» **Records for this task**
----
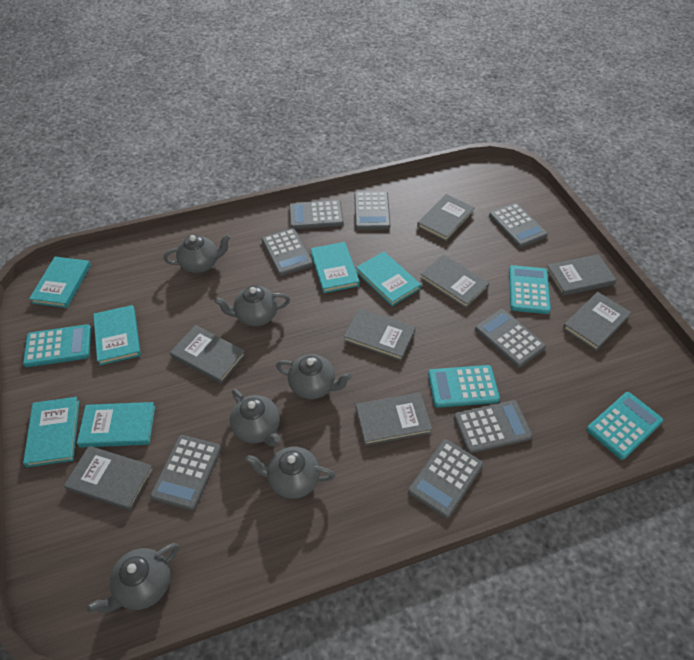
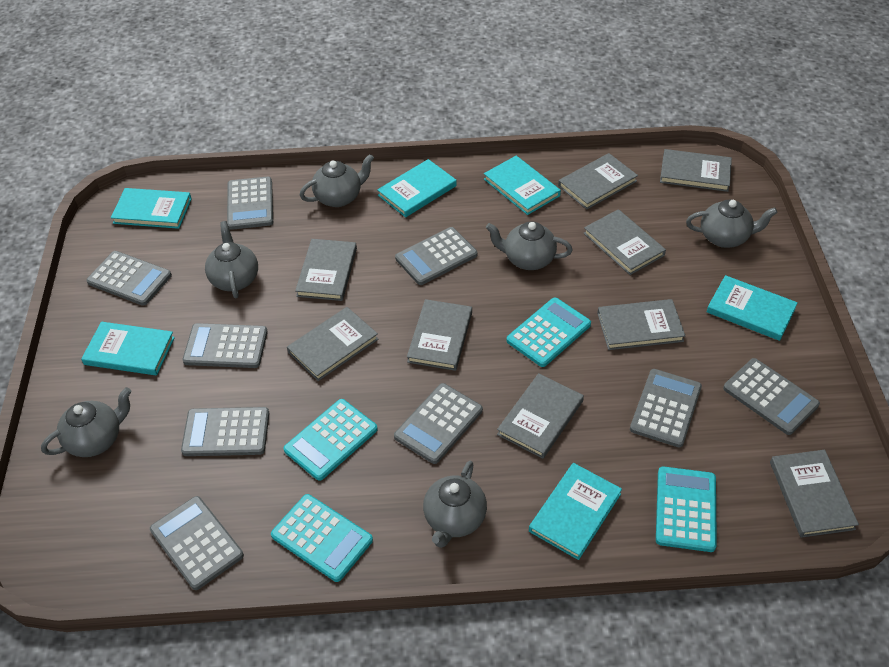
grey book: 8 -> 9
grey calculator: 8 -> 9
----
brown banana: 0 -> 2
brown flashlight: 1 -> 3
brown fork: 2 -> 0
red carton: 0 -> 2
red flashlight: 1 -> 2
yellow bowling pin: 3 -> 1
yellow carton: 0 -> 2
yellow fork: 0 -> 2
----
» **What the task requires**
Pull out every line in the material above where "brown" occurs.

» **Completed exercise**
brown banana: 0 -> 2
brown flashlight: 1 -> 3
brown fork: 2 -> 0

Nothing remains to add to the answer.